● **YOUR GOAL**
Print the data below exactly, but only the lines from the one containing "camera: 20 degrees left, 10 degrees down" down to the one containing "(527, 245) = (570, 175): purple", inclusive.

● **GIVEN DATA**
■ ■ ■ ■

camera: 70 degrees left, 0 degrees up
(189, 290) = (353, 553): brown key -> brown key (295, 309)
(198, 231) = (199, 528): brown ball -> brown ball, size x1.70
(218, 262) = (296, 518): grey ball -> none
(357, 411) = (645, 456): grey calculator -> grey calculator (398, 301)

■ ■ ■ ■

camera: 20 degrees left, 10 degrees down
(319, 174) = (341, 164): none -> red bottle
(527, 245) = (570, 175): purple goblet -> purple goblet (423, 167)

■ ■ ■ ■

● **ANSWER TO THIS TASK**
camera: 20 degrees left, 10 degrees down
(319, 174) = (341, 164): none -> red bottle
(527, 245) = (570, 175): purple goblet -> purple goblet (423, 167)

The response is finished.